Supplied material section start

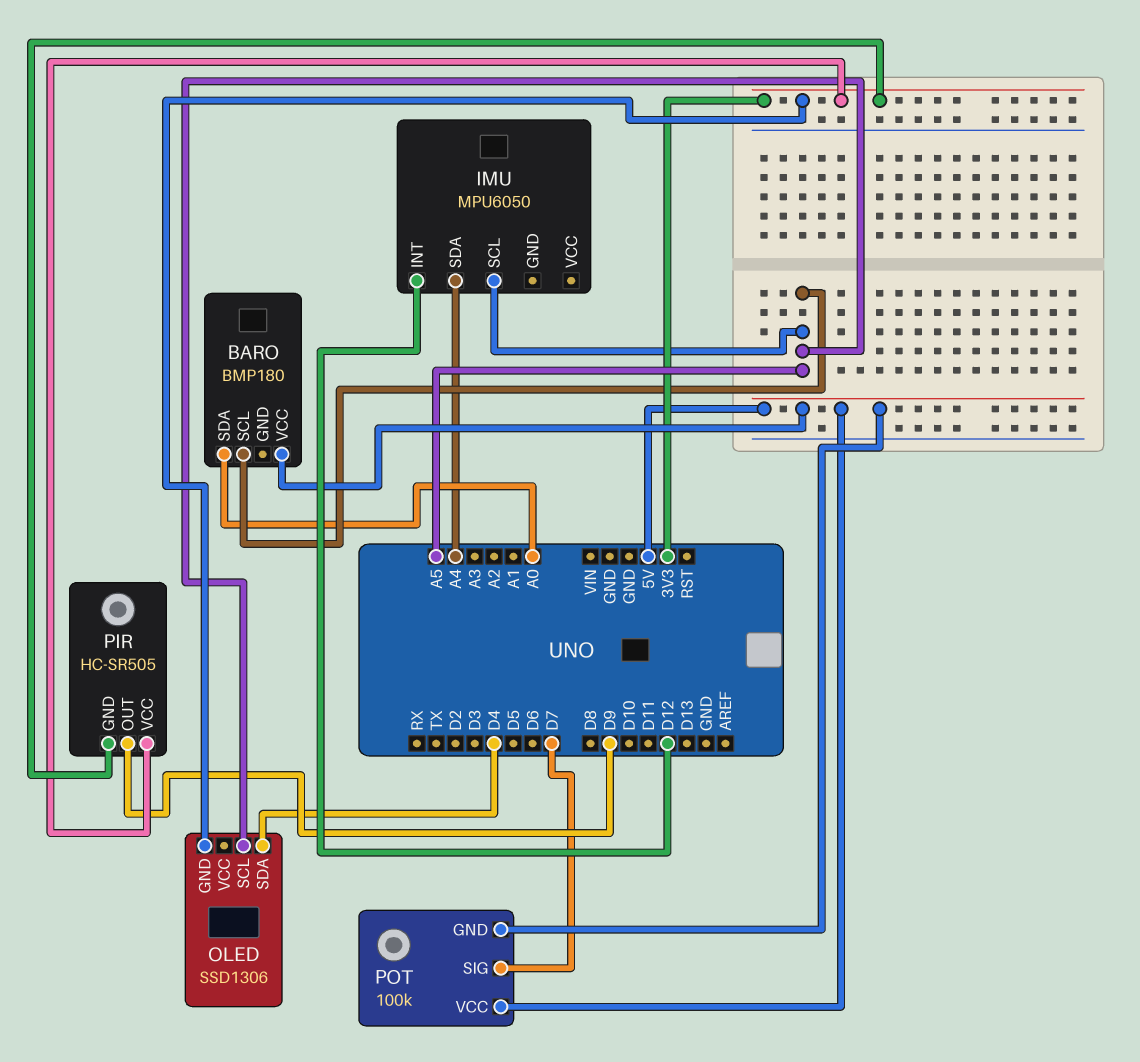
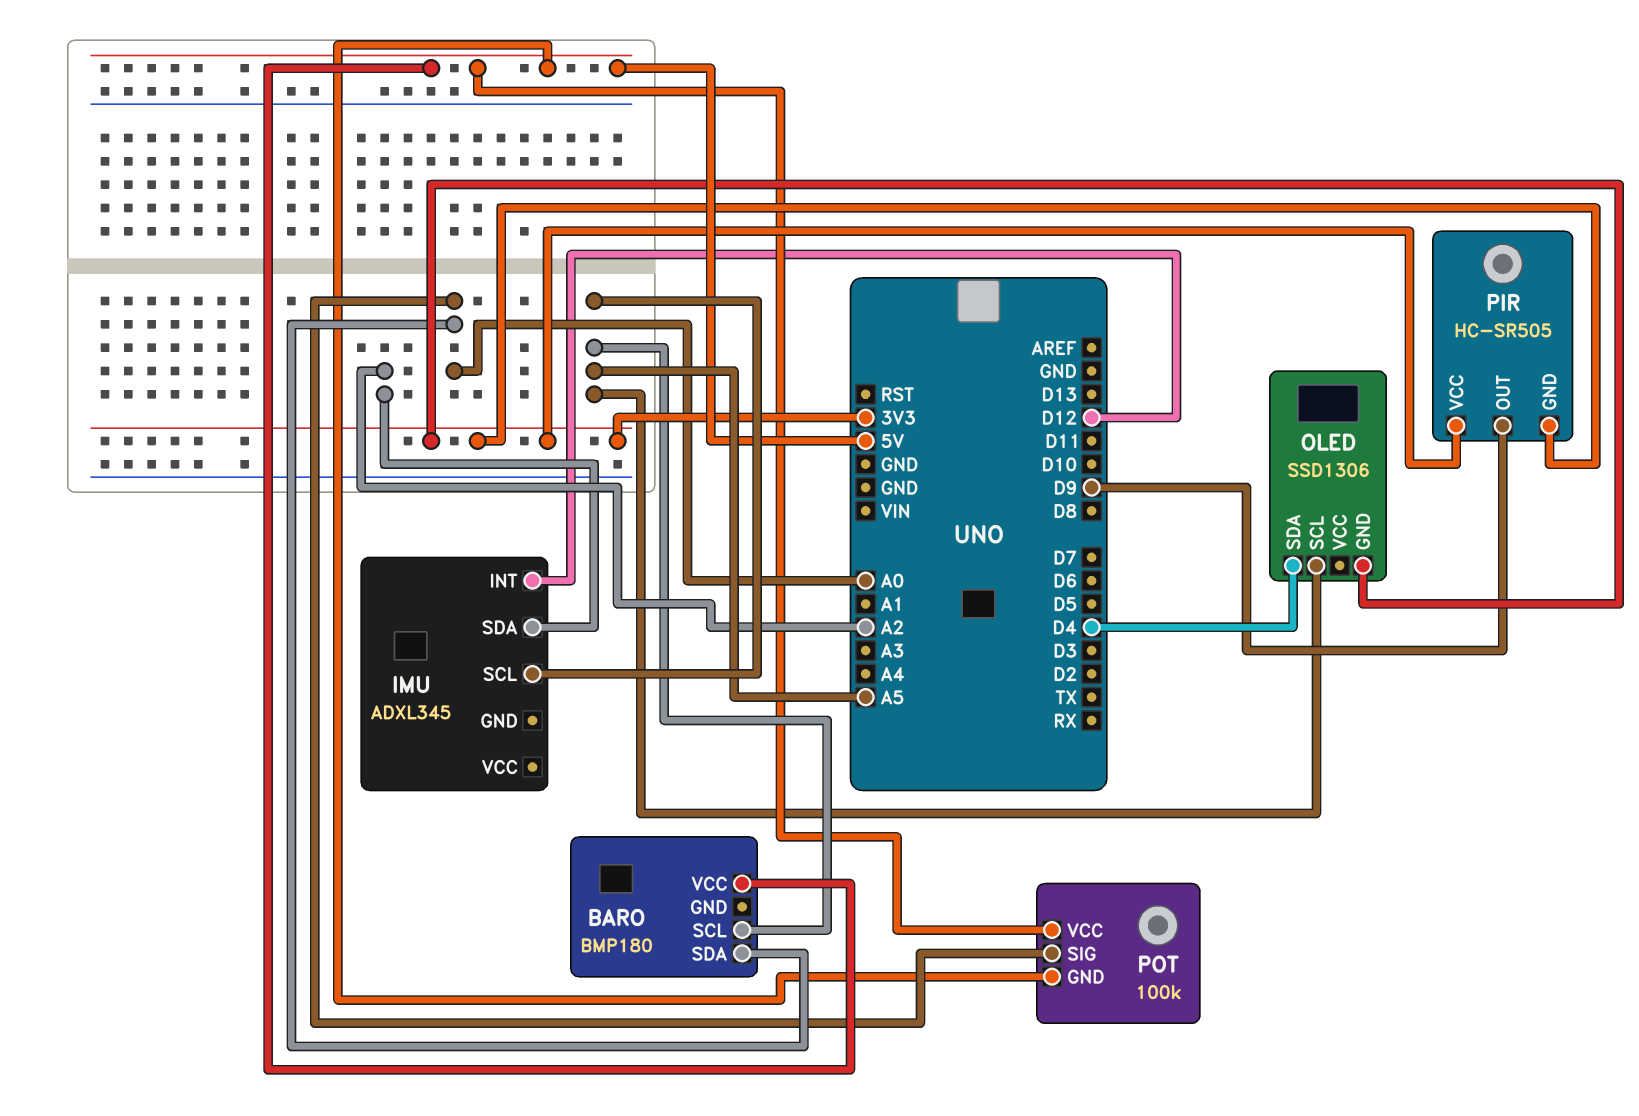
IMU: MPU6050 -> ADXL345
IMU pin SDA: A4 -> A2
POT pin SIG: D7 -> A0

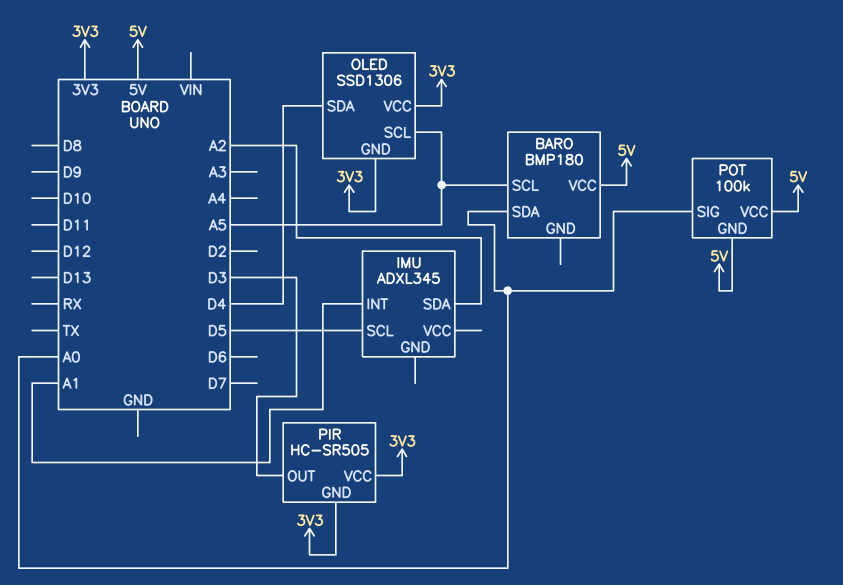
IMU pin INT: D12 -> A1
IMU pin SCL: A5 -> D5
OLED pin VCC: none -> 3V3
PIR pin OUT: D9 -> D3

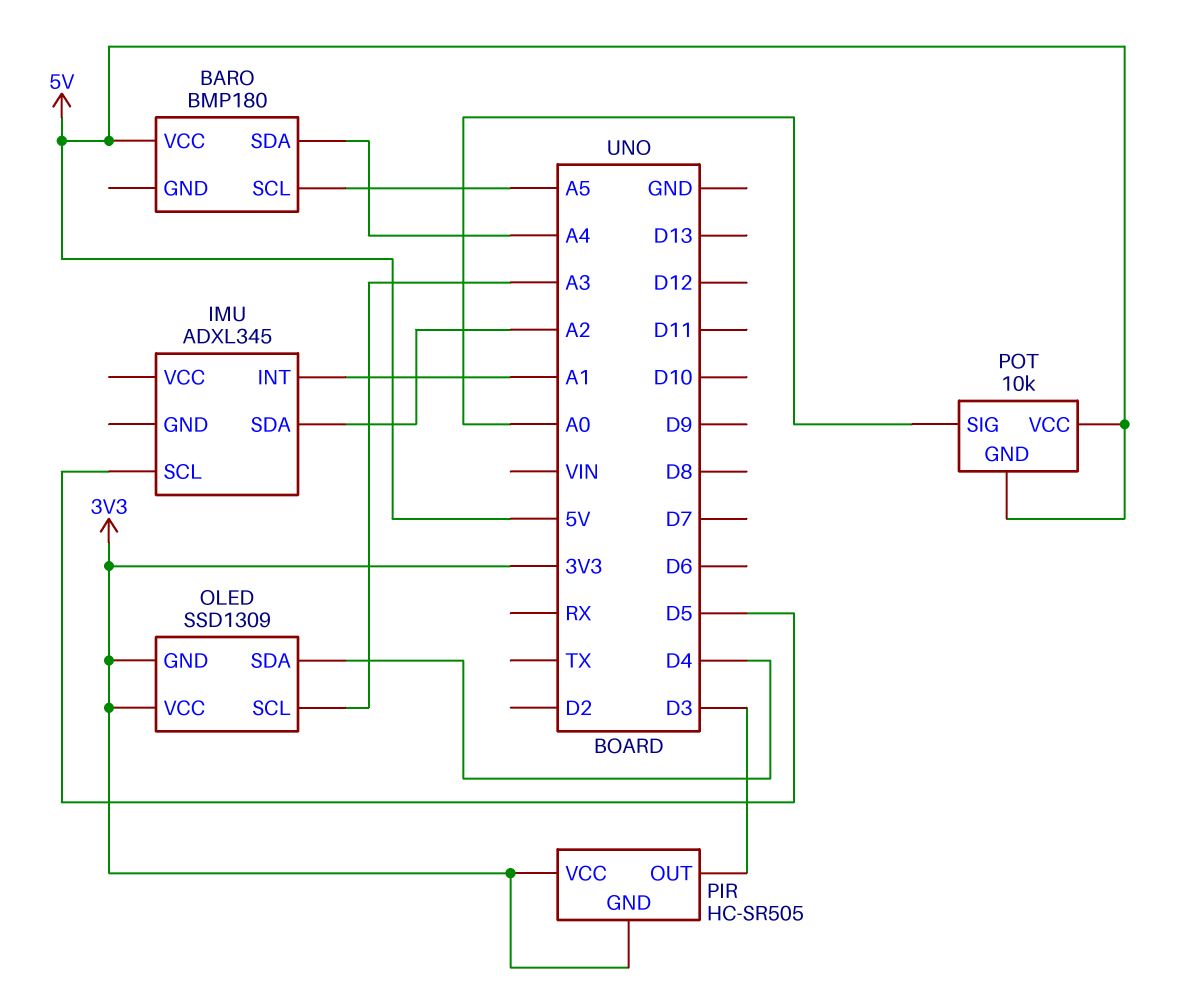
BARO pin SDA: A0 -> A4
OLED: SSD1306 -> SSD1309
OLED pin SCL: A5 -> A3
POT: 100k -> 10k

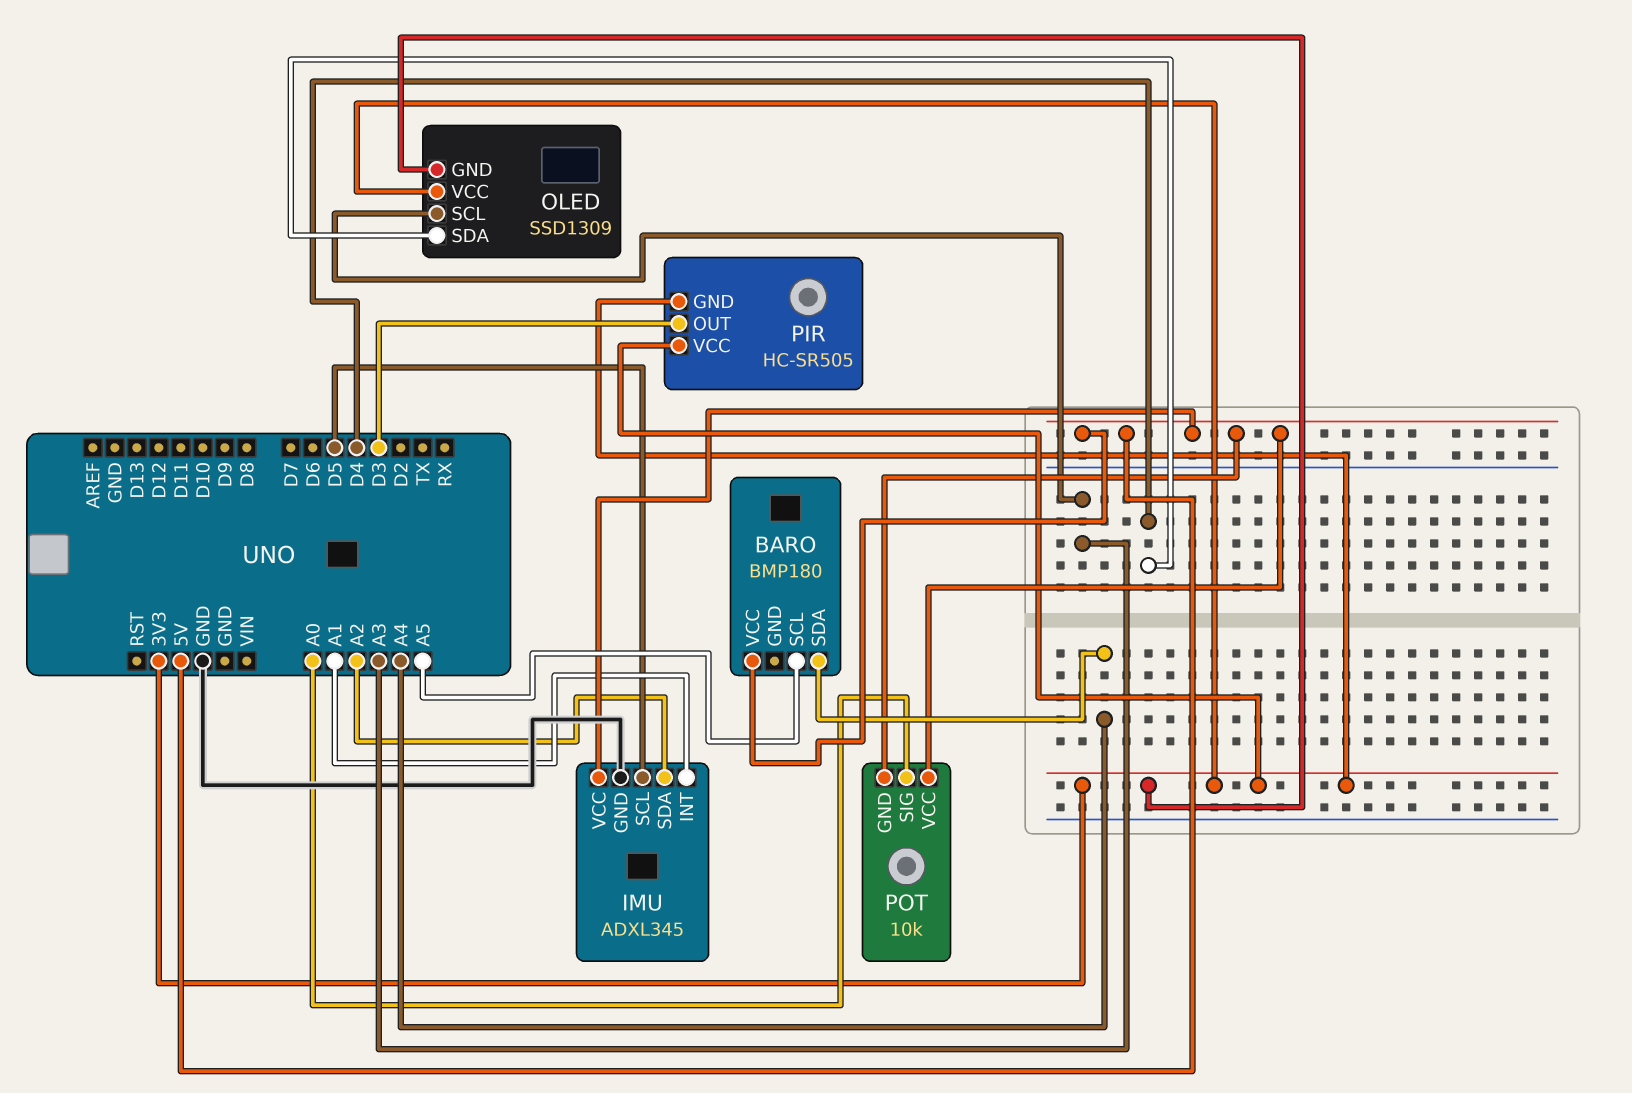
IMU pin GND: none -> GND
IMU pin VCC: none -> 5V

Supplied material section end

(Problem details)
The copy must match each record exactly, apart from the images, which stay out.

(Result below)
IMU: MPU6050 -> ADXL345
IMU pin SDA: A4 -> A2
POT pin SIG: D7 -> A0

IMU pin INT: D12 -> A1
IMU pin SCL: A5 -> D5
OLED pin VCC: none -> 3V3
PIR pin OUT: D9 -> D3

BARO pin SDA: A0 -> A4
OLED: SSD1306 -> SSD1309
OLED pin SCL: A5 -> A3
POT: 100k -> 10k

IMU pin GND: none -> GND
IMU pin VCC: none -> 5V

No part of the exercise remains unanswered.